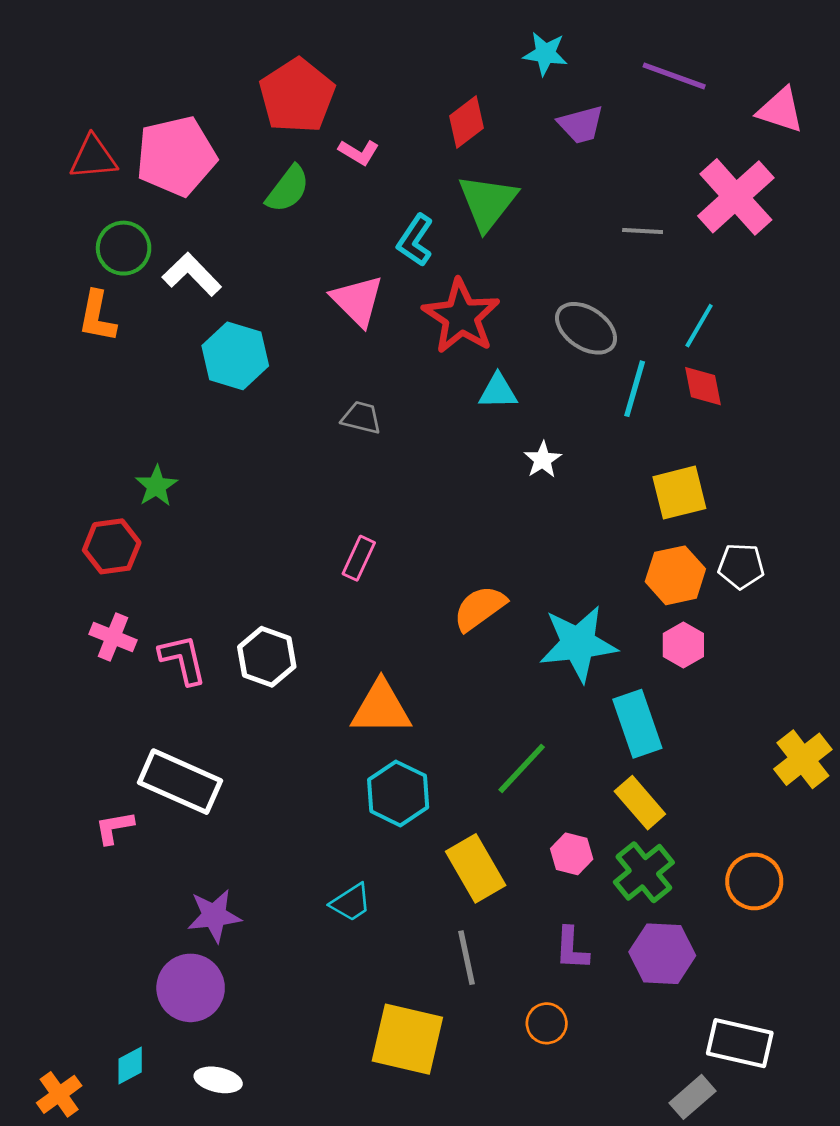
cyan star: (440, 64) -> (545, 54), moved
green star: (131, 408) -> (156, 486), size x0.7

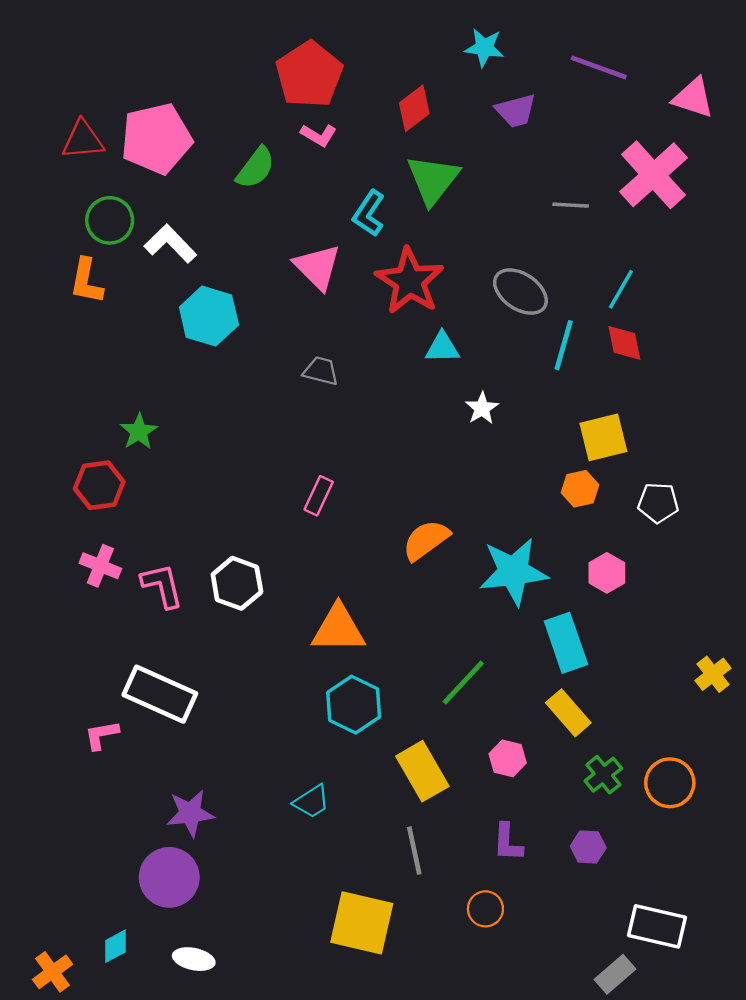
red pentagon: (297, 96) -> (309, 74), moved
orange hexagon: (675, 575) -> (580, 489), moved, size x0.7
yellow cross: (803, 759) -> (713, 674), size x0.7
green cross: (644, 872) -> (603, 775), moved, size x0.7
purple hexagon: (662, 954) -> (588, 847), size x0.6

■ ■ ■ ■ ■

=== EXERCISE ===
Set the lines down exactly as they stand, beginning at the one that contains "orange hexagon: (675, 575)" and stopping after the last line of the entries above.

=== SOLUTION ===
orange hexagon: (675, 575) -> (580, 489), moved, size x0.7
yellow cross: (803, 759) -> (713, 674), size x0.7
green cross: (644, 872) -> (603, 775), moved, size x0.7
purple hexagon: (662, 954) -> (588, 847), size x0.6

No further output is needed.